* What you have to do
Which lines below contain the string "right", with matching case? Pick out each one and copy it.

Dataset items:
## Start
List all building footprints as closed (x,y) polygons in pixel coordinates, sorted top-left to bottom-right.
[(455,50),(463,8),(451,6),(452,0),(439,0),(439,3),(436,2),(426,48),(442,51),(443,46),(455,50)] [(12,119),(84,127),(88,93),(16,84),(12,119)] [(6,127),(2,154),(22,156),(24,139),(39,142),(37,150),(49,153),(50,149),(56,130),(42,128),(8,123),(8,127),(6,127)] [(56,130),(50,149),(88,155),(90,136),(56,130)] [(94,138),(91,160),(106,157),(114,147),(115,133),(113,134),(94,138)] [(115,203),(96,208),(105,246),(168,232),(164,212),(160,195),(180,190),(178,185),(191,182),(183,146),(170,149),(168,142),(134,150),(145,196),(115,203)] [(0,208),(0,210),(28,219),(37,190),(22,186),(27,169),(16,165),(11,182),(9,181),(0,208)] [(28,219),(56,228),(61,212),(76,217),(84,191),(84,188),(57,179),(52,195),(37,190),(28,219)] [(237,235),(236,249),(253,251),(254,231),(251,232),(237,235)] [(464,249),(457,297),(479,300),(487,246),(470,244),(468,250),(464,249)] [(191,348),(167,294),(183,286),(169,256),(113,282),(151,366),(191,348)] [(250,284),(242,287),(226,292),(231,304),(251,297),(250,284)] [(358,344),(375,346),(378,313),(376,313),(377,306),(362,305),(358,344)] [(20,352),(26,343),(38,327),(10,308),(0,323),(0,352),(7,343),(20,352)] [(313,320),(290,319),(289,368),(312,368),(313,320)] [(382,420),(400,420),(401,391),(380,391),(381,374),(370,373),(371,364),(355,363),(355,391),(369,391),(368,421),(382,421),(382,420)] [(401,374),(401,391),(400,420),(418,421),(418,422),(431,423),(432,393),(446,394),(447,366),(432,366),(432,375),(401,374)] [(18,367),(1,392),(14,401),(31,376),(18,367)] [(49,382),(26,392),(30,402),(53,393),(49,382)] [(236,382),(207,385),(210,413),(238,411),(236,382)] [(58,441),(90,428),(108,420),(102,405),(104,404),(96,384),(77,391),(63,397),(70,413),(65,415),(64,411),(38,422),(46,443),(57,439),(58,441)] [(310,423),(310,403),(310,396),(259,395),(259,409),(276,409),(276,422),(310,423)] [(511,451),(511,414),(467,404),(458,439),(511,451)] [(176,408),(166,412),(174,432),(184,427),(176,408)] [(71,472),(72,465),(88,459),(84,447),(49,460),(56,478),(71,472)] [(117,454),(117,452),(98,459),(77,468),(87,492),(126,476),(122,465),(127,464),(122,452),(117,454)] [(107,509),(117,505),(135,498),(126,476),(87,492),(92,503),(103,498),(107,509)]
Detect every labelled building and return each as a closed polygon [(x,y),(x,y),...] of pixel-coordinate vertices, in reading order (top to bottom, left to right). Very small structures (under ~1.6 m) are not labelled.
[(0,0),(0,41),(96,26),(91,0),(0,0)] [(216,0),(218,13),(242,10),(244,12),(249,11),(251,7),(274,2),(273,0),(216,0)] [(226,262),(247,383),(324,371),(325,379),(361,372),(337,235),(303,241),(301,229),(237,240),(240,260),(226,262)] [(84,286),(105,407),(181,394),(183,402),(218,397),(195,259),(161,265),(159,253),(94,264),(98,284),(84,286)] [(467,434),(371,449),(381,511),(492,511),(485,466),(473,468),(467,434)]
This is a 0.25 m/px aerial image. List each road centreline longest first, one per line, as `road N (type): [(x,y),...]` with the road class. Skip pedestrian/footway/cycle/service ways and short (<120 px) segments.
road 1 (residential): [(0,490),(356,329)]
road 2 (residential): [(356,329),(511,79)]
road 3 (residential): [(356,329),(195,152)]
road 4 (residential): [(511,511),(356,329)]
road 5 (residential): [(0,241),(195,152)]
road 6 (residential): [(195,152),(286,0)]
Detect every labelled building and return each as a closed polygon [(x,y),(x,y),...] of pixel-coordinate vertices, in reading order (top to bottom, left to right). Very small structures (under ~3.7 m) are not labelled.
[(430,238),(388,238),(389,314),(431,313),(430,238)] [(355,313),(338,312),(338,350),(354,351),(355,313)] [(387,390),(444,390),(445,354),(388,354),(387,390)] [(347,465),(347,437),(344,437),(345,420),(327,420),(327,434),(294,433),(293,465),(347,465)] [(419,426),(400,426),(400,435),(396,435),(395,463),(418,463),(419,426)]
## End
* Response
List all building footprints as closed (x,y) polygons in pixel coordinates, sorted top-left to bottom-right.
Detect every labelled building and return each as a closed polygon [(x,y),(x,y),...] of pixel-coordinate vertices, in reading order (top to bottom, left to right). Very small structures (under ~1.6 m) are not labelled.
Detect every labelled building and return each as a closed polygon [(x,y),(x,y),...] of pixel-coordinate vertices, in reading order (top to bottom, left to right). Very small structures (under ~3.7 m) are not labelled.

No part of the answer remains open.